Your task is to repeat the entries exactly. Leave the pictures out.

### Raw data:
======

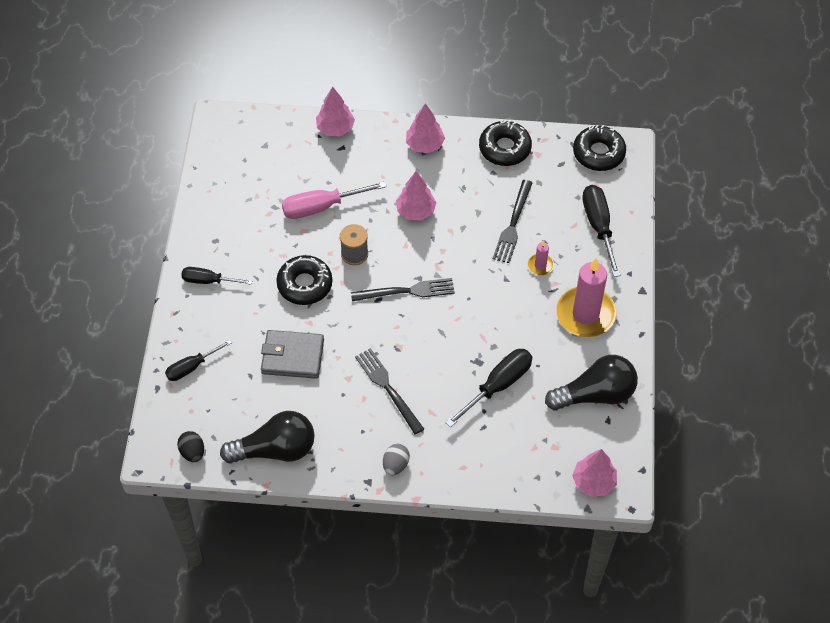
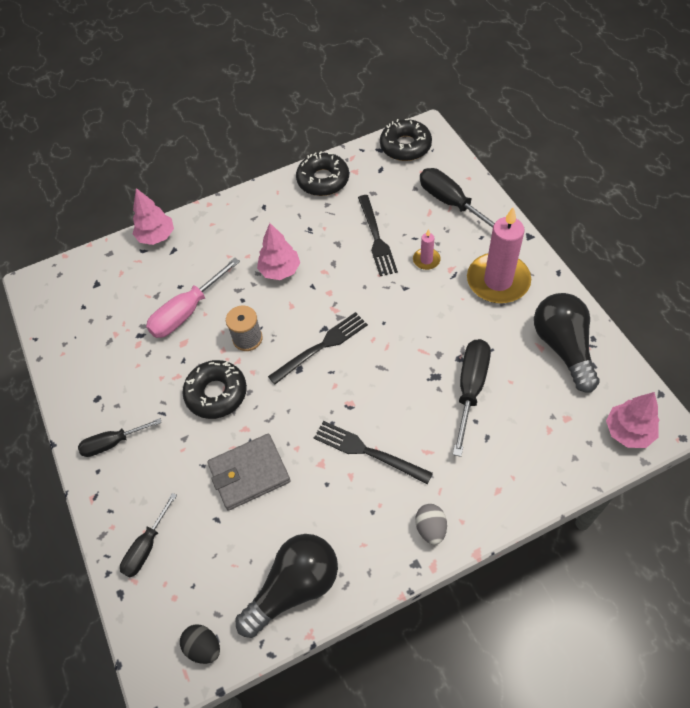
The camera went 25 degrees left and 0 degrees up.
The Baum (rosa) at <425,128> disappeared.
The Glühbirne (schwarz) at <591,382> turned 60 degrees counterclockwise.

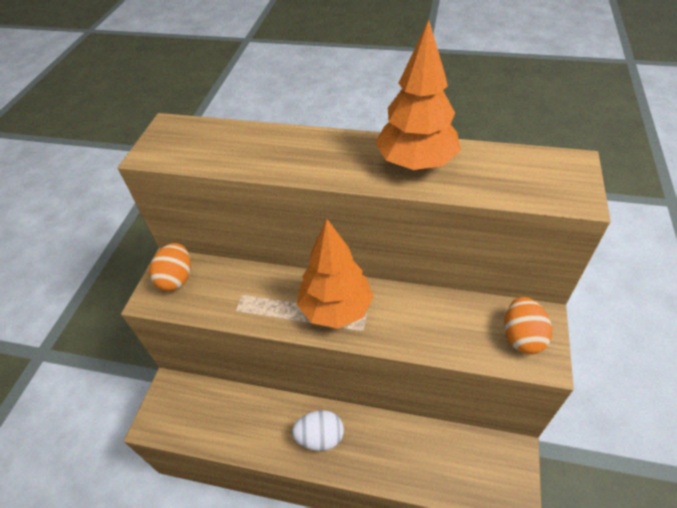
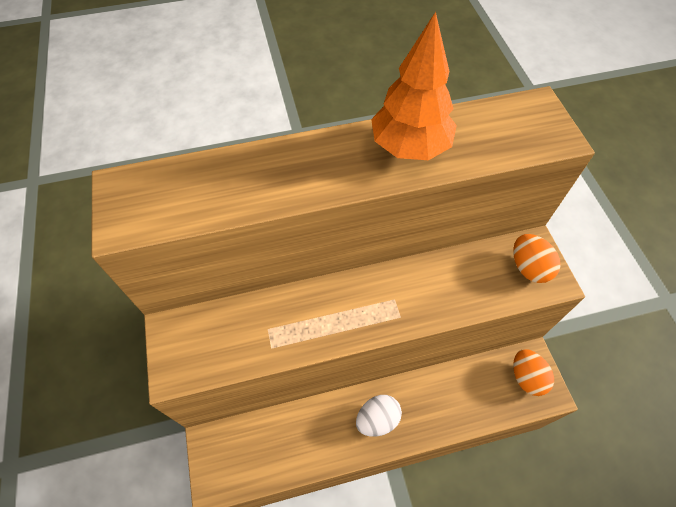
The camera went 30 degrees left and 10 degrees up.
The Ei (orange) moved from <170,267> to <533,372>.
The Baum (orange) at <335,274> disappeared.

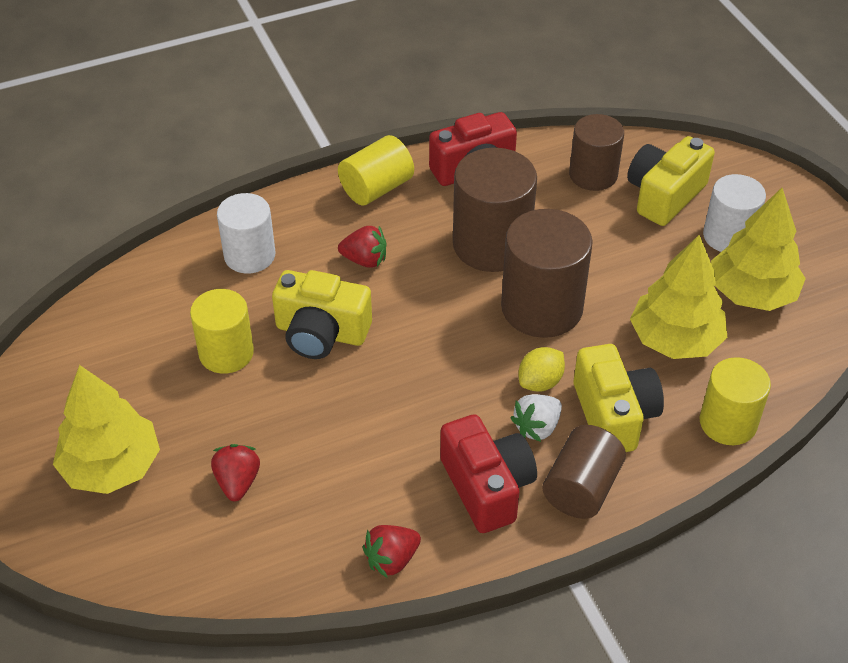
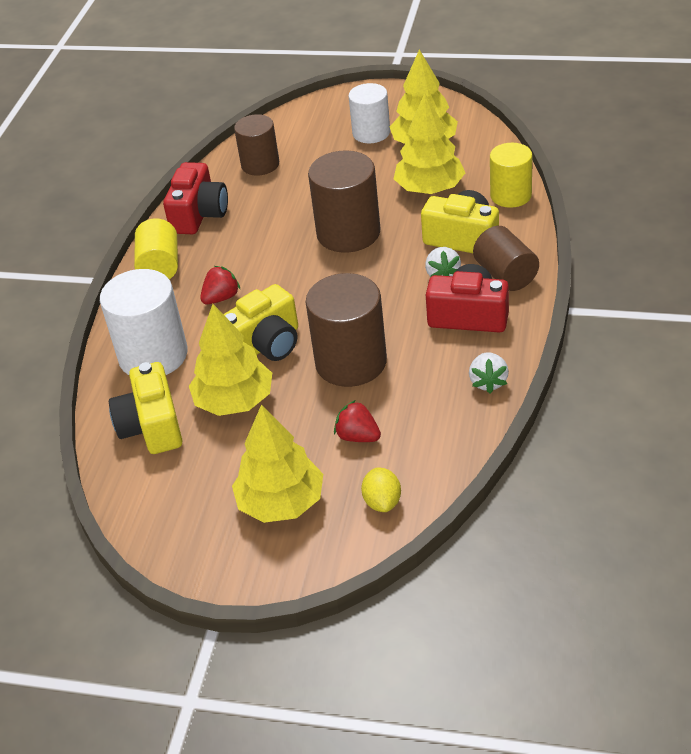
The camera went 50 degrees left and 5 degrees down.
The Vollzylinder (gelb) at <222,331> was replaced by the Baum (gelb) at <230,360>.
The Vollzylinder (weiß) at <246,233> changed to 1.54 times the size.
The Erdbeere (rot) at <392,551> became the Erdbeere (weiß) at <489,372>.
The Vollzylinder (braun) moved from <495,210> to <346,330>.
The Zitrone (gelb) moved from <542,369> to <381,489>.
The Kamera (gelb) moved from <671,181> to <146,408>.

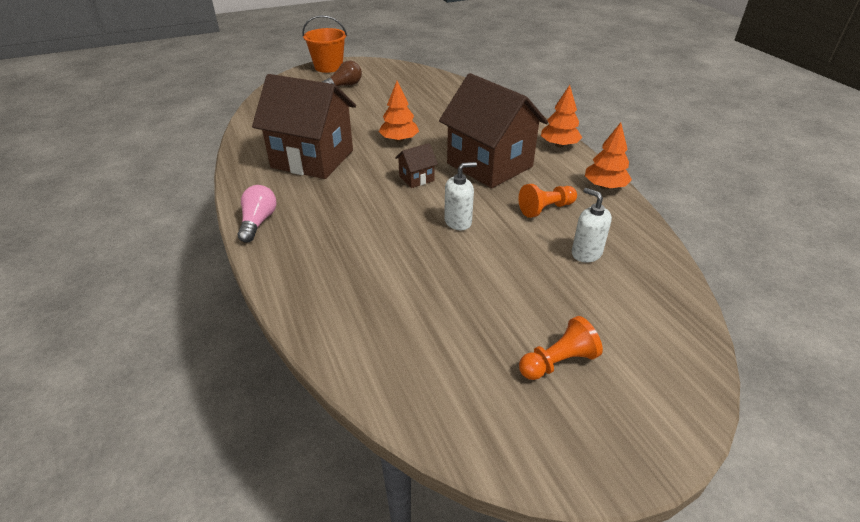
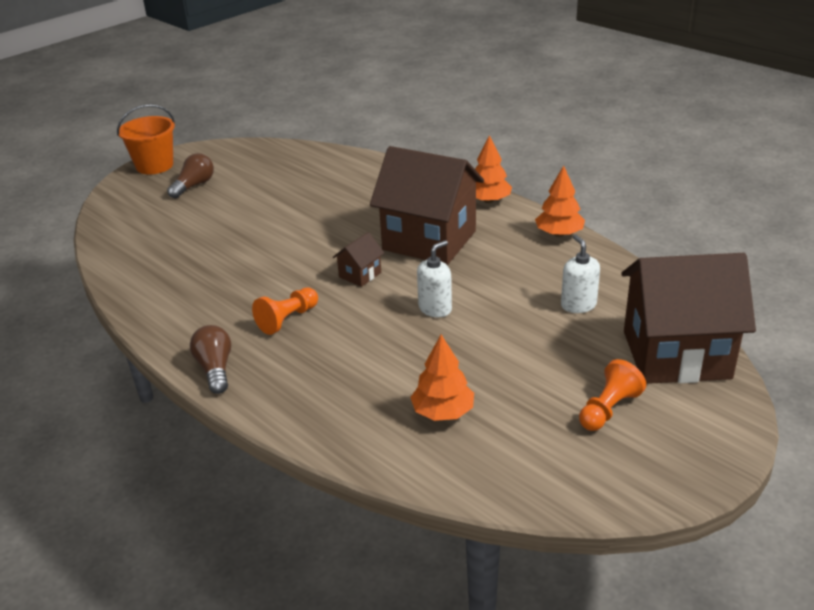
The camera went 20 degrees left and 5 degrees down.
The Glühbirne (rosa) at <257,214> became the Glühbirne (braun) at <210,359>.
The Haus (braun) moved from <304,126> to <688,318>.
The Baum (orange) moved from <399,111> to <442,378>.
The Bauer (orange) moved from <547,201> to <285,311>.
The Seifenspender (weiß) at <592,225> turned 45 degrees clockwise.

======

### Your solution:
The camera went 25 degrees left and 0 degrees up.
The Baum (rosa) at <425,128> disappeared.
The Glühbirne (schwarz) at <591,382> turned 60 degrees counterclockwise.

The camera went 30 degrees left and 10 degrees up.
The Ei (orange) moved from <170,267> to <533,372>.
The Baum (orange) at <335,274> disappeared.

The camera went 50 degrees left and 5 degrees down.
The Vollzylinder (gelb) at <222,331> was replaced by the Baum (gelb) at <230,360>.
The Vollzylinder (weiß) at <246,233> changed to 1.54 times the size.
The Erdbeere (rot) at <392,551> became the Erdbeere (weiß) at <489,372>.
The Vollzylinder (braun) moved from <495,210> to <346,330>.
The Zitrone (gelb) moved from <542,369> to <381,489>.
The Kamera (gelb) moved from <671,181> to <146,408>.

The camera went 20 degrees left and 5 degrees down.
The Glühbirne (rosa) at <257,214> became the Glühbirne (braun) at <210,359>.
The Haus (braun) moved from <304,126> to <688,318>.
The Baum (orange) moved from <399,111> to <442,378>.
The Bauer (orange) moved from <547,201> to <285,311>.
The Seifenspender (weiß) at <592,225> turned 45 degrees clockwise.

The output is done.